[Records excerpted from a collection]
----
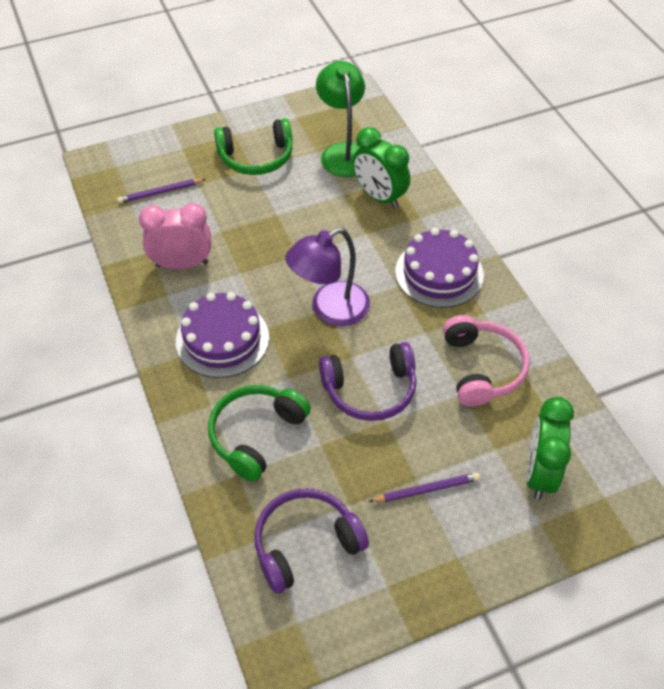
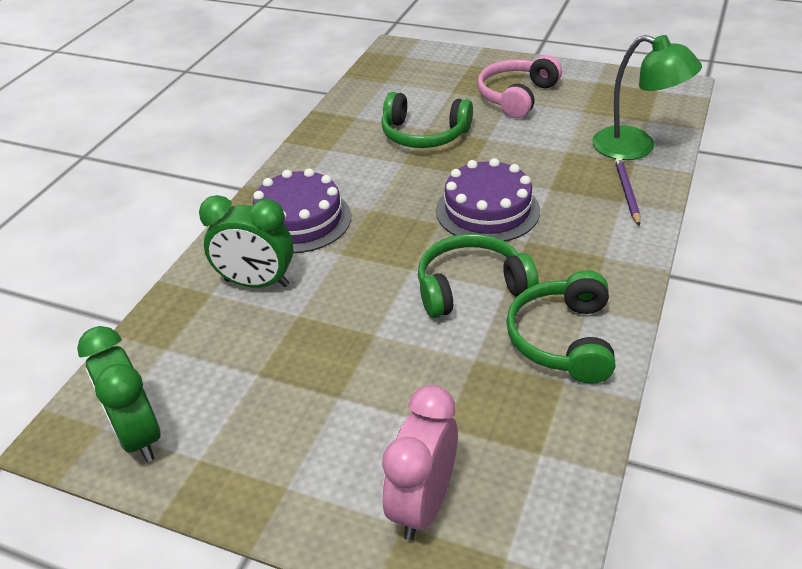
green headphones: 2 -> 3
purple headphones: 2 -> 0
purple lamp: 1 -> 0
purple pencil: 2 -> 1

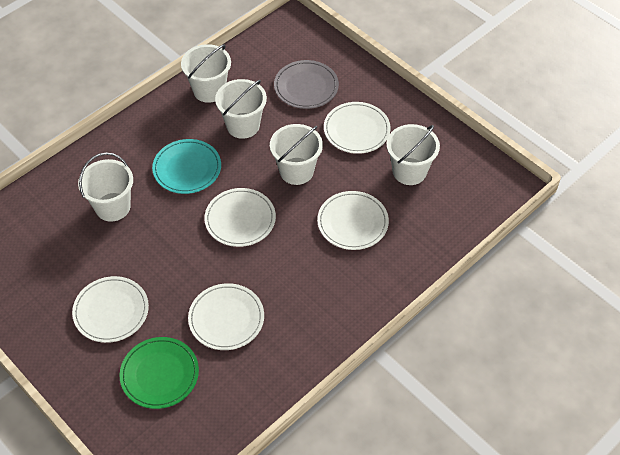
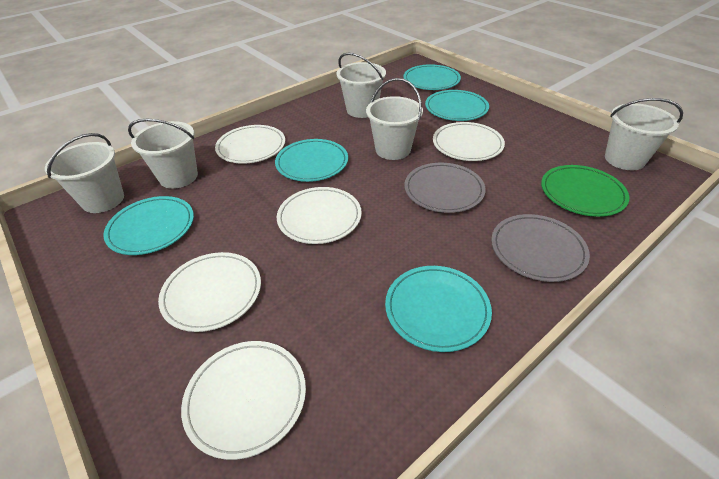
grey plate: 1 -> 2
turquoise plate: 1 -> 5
----
| Aim of the exercise |
Determine how many lines of the data include the word "purple". Reply with the count and no other text.

| Answer |
3